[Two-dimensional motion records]
•••••
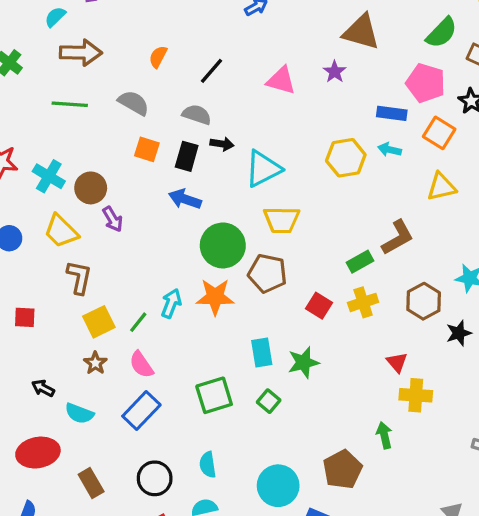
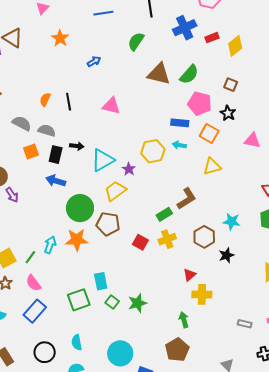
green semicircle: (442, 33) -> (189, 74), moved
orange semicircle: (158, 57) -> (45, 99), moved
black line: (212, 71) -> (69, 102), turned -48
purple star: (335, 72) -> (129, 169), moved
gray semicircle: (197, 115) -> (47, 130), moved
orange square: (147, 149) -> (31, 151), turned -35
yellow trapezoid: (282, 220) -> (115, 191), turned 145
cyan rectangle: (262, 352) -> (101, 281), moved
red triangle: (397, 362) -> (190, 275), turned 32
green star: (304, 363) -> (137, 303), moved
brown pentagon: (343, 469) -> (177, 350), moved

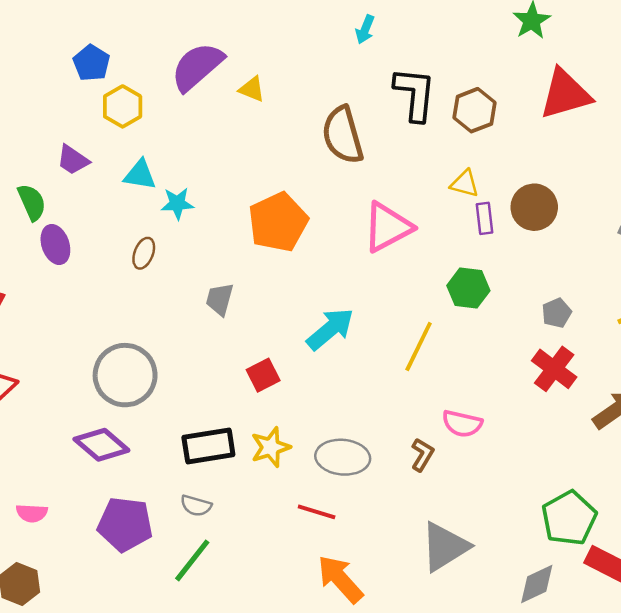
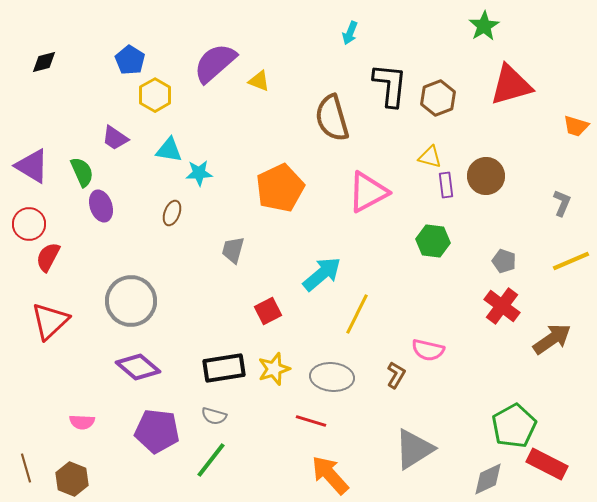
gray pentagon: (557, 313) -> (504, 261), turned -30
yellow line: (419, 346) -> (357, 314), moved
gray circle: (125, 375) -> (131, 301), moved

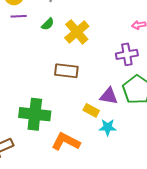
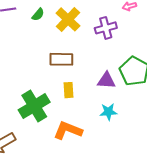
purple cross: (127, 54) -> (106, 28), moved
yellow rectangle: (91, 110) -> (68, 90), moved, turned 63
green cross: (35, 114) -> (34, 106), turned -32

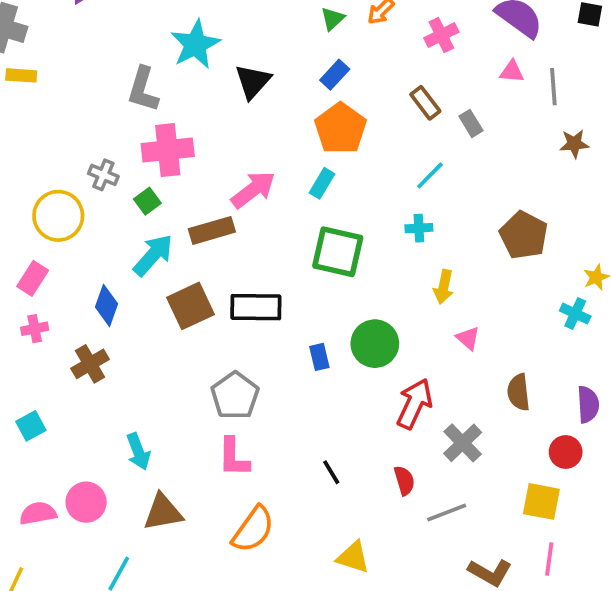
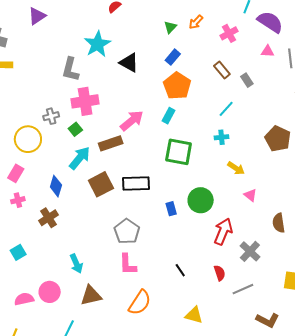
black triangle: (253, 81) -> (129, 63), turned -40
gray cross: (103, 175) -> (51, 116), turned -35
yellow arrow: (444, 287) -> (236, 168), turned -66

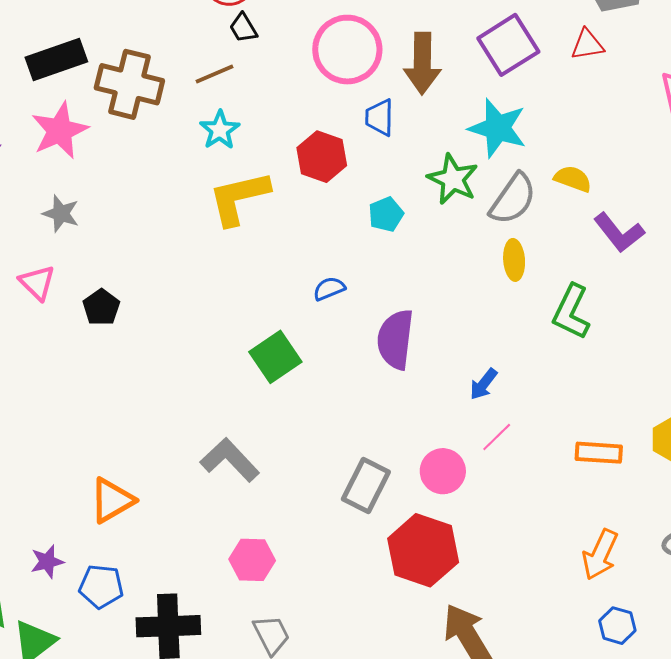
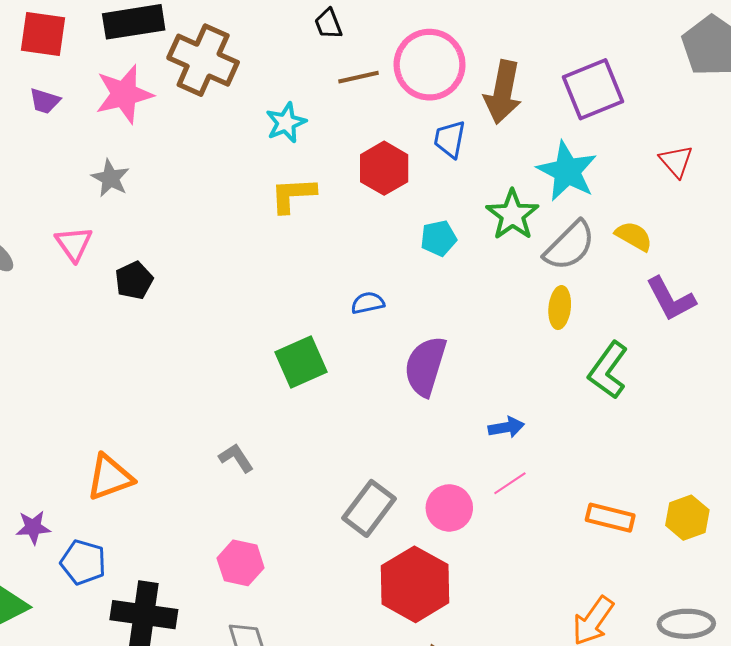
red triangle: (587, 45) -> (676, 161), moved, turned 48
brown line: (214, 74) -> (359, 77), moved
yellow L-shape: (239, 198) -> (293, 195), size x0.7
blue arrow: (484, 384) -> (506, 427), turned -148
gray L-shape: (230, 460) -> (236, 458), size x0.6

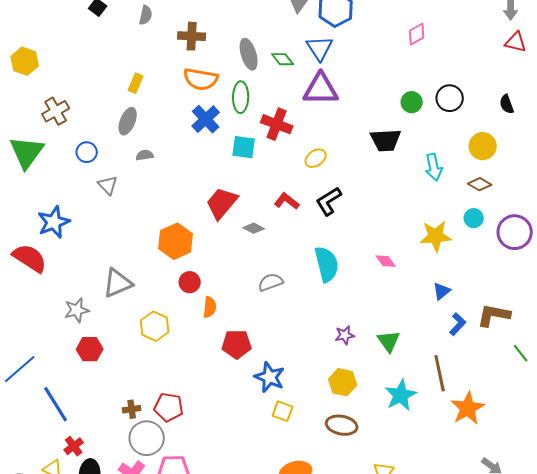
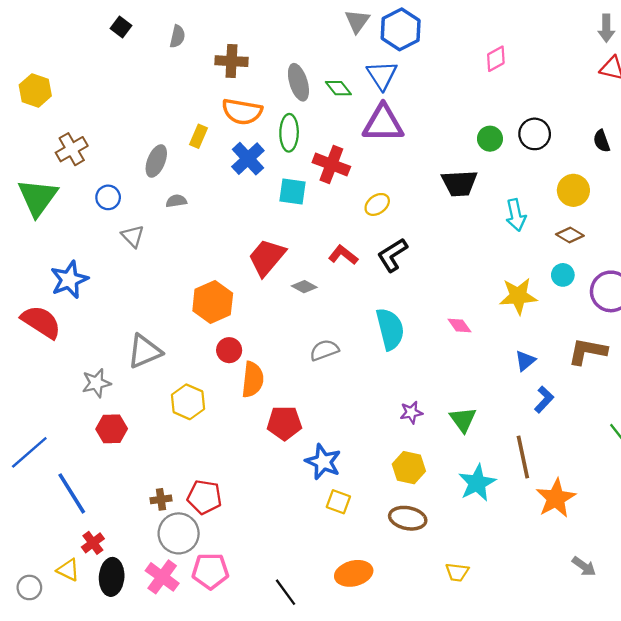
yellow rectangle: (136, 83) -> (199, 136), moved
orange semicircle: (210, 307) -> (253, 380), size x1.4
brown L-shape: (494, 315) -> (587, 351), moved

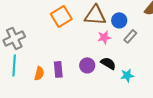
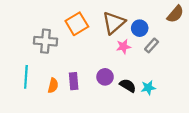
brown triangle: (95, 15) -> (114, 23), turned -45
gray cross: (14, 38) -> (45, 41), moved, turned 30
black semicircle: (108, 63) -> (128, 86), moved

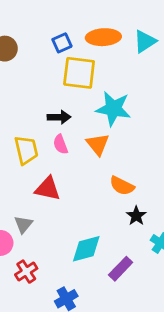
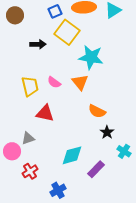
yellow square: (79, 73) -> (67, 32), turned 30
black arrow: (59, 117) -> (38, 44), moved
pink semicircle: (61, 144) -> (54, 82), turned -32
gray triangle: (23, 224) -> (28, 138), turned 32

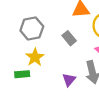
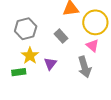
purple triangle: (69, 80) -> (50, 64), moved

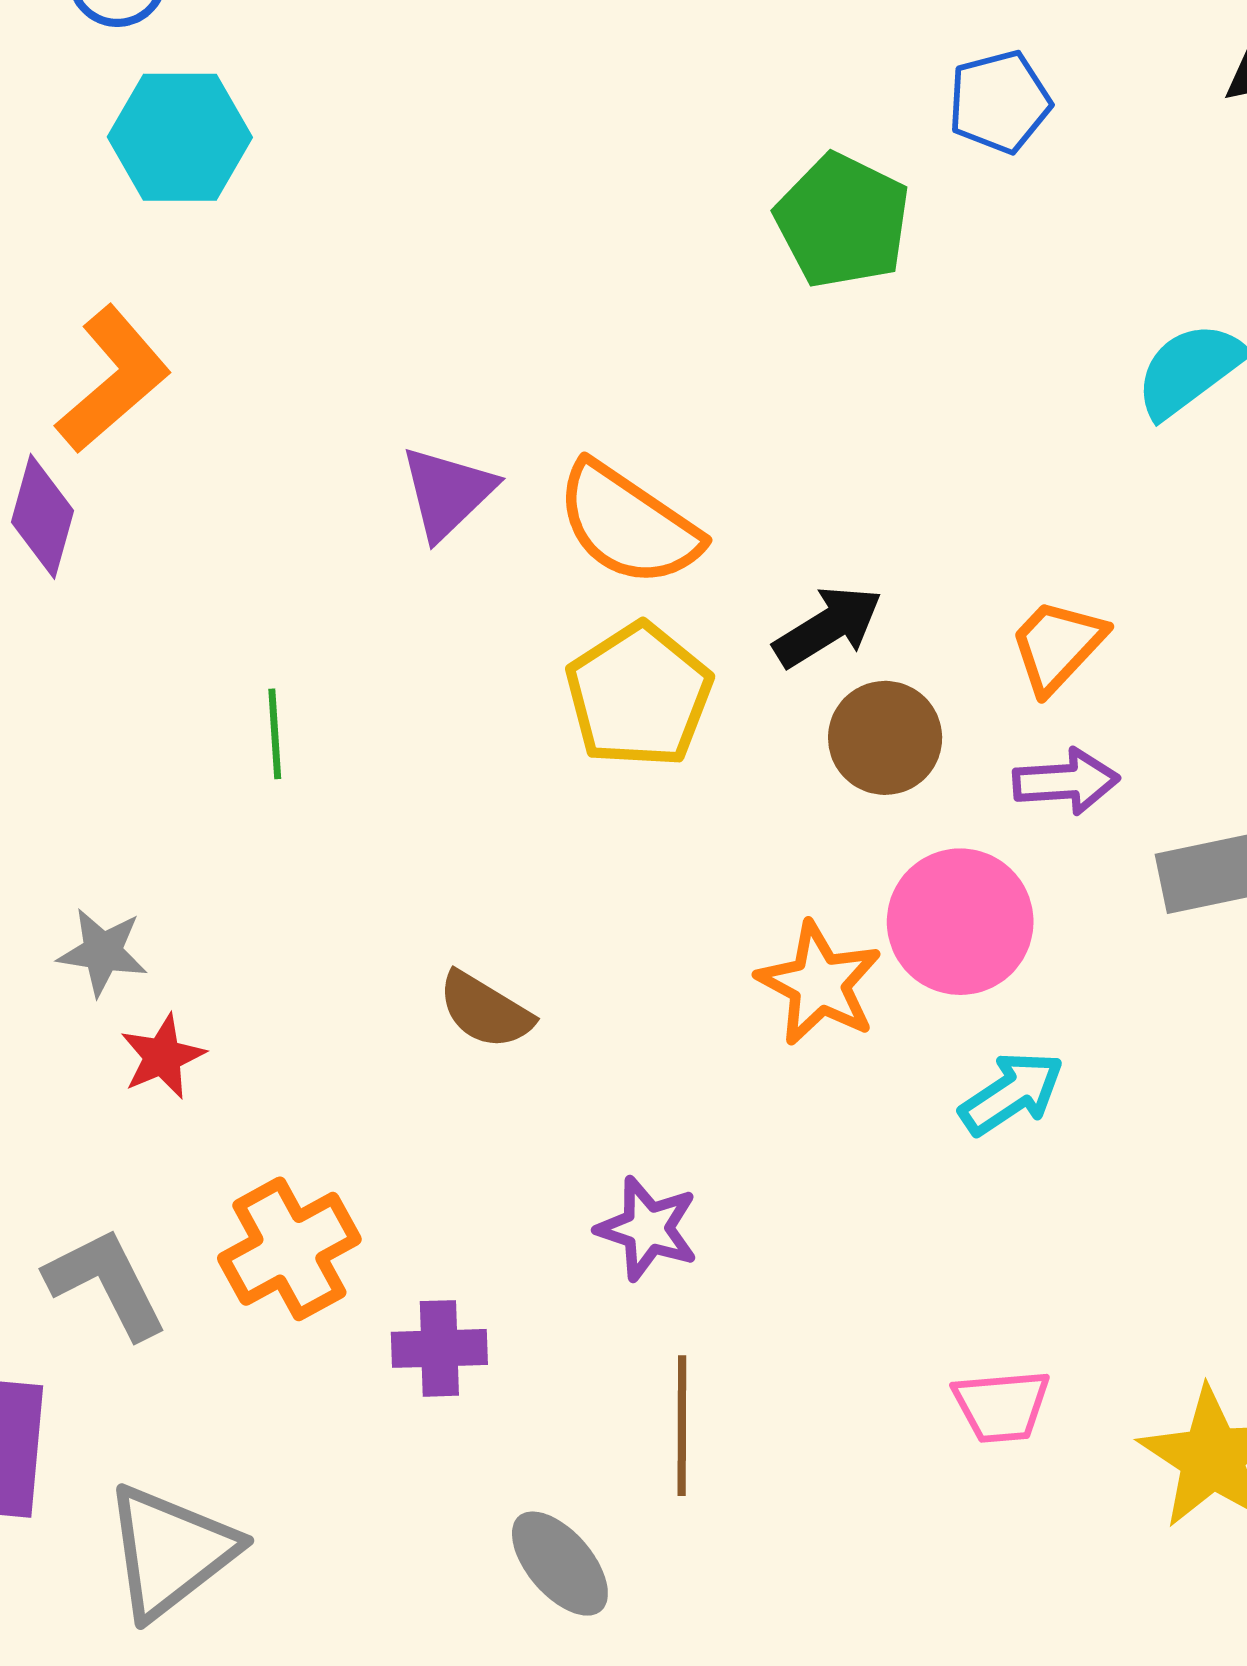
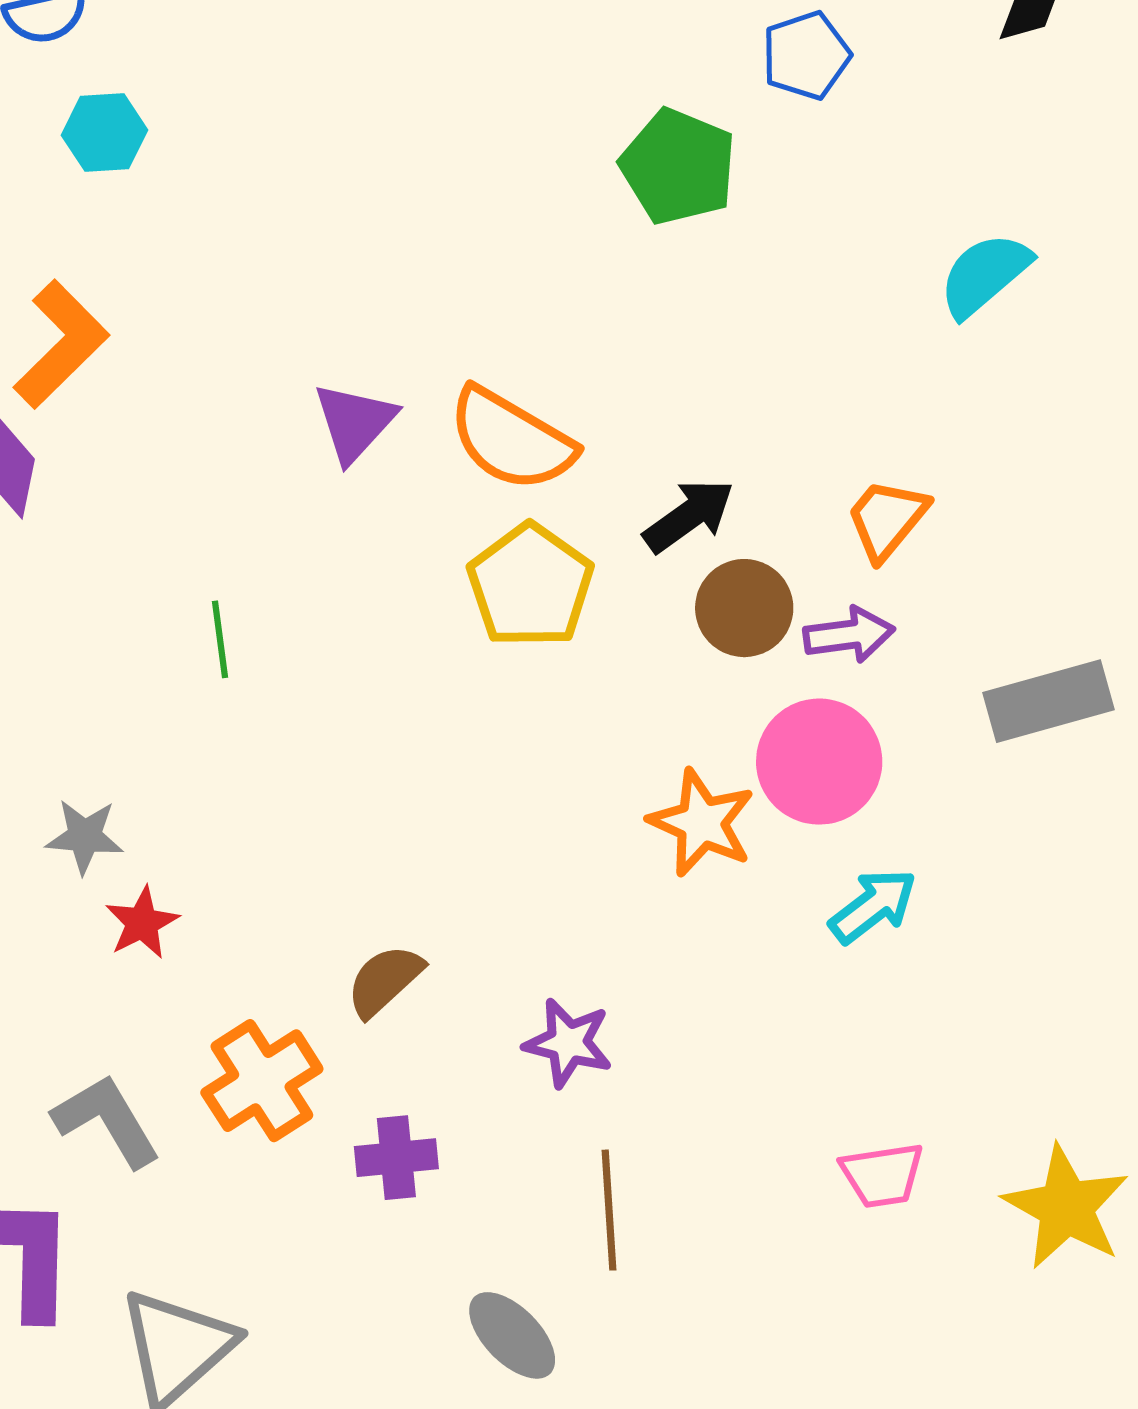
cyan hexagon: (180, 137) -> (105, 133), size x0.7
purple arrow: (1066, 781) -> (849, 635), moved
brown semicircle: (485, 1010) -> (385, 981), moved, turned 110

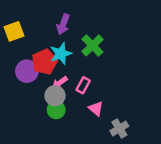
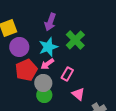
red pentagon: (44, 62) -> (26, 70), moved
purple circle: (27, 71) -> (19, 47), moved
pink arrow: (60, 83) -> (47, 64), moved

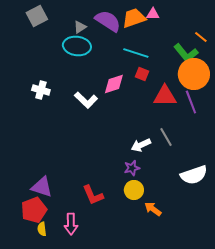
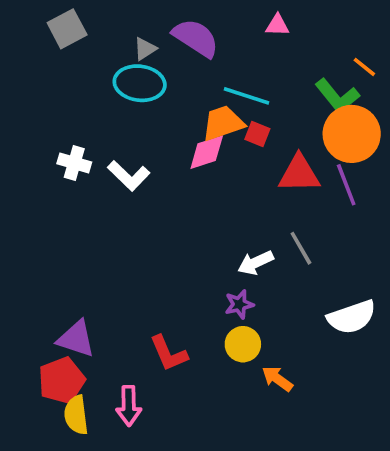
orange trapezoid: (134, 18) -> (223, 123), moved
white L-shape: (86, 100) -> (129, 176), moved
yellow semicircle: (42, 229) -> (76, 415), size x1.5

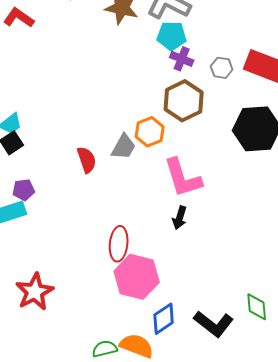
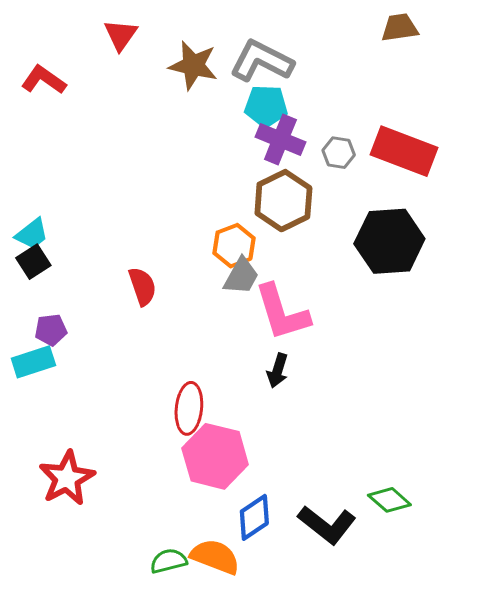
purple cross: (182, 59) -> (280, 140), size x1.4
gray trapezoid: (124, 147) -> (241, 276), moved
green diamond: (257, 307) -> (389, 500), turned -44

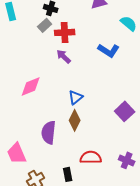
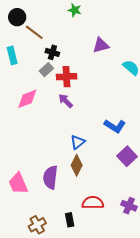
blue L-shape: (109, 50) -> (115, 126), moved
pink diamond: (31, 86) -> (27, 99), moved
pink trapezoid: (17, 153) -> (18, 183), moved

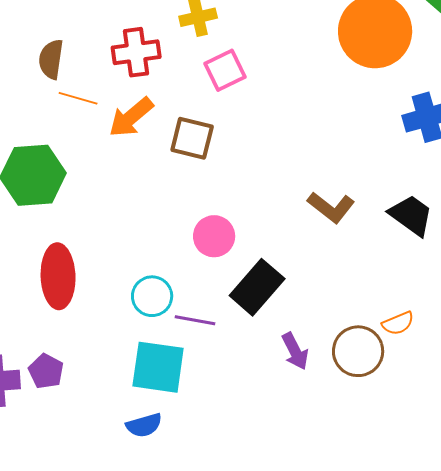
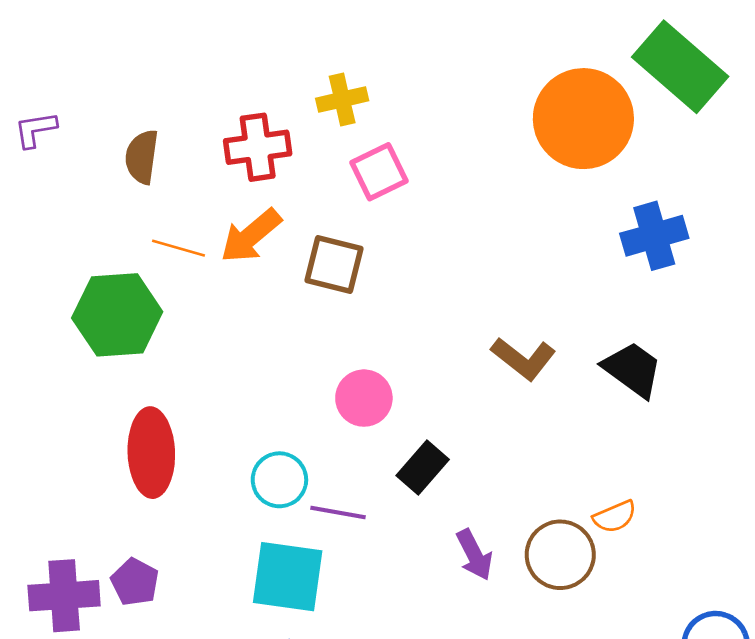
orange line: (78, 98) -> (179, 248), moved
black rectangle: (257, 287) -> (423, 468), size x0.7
•••••
- [EXERCISE]:
Reproduce each line, exactly as it appears, from the one that contains "orange line: (78, 98) -> (179, 248), moved" through the last line of the records. Add no other lines.

- [OUTPUT BELOW]:
orange line: (78, 98) -> (179, 248), moved
black rectangle: (257, 287) -> (423, 468), size x0.7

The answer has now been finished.